EXTRACTED ENTRIES:
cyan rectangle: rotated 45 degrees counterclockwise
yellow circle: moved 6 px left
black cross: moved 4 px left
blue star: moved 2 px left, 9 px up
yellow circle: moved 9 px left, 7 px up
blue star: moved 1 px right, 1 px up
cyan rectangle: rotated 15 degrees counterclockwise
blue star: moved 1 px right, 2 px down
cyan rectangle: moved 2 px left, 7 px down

--

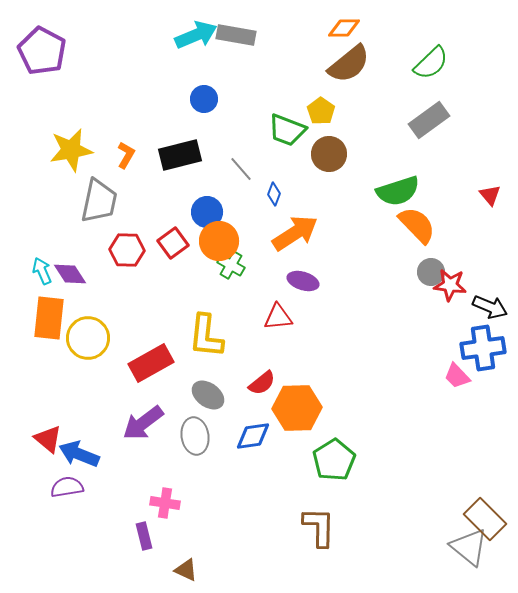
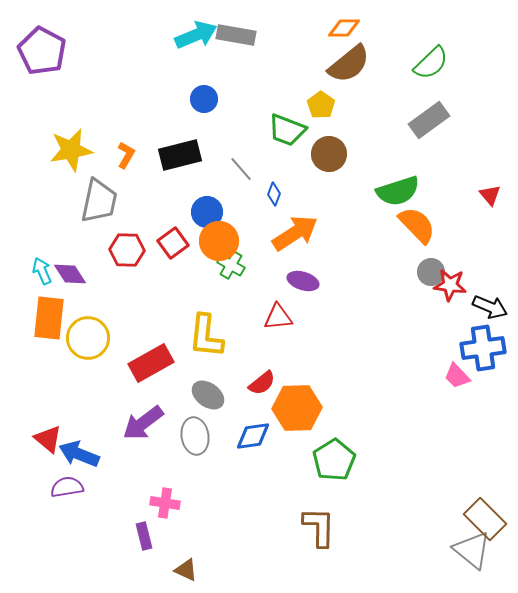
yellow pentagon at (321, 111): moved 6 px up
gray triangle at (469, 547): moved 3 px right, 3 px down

REQUIRED TASK: Copy the records word for word, beginning with the line that contains "cyan rectangle: rotated 45" and ending with the line that contains "cyan rectangle: moved 2 px left, 7 px down", both lines included.

TASK RESPONSE:
cyan rectangle: rotated 45 degrees counterclockwise
yellow circle: moved 6 px left
black cross: moved 4 px left
blue star: moved 2 px left, 9 px up
yellow circle: moved 9 px left, 7 px up
blue star: moved 1 px right, 1 px up
cyan rectangle: rotated 15 degrees counterclockwise
blue star: moved 1 px right, 2 px down
cyan rectangle: moved 2 px left, 7 px down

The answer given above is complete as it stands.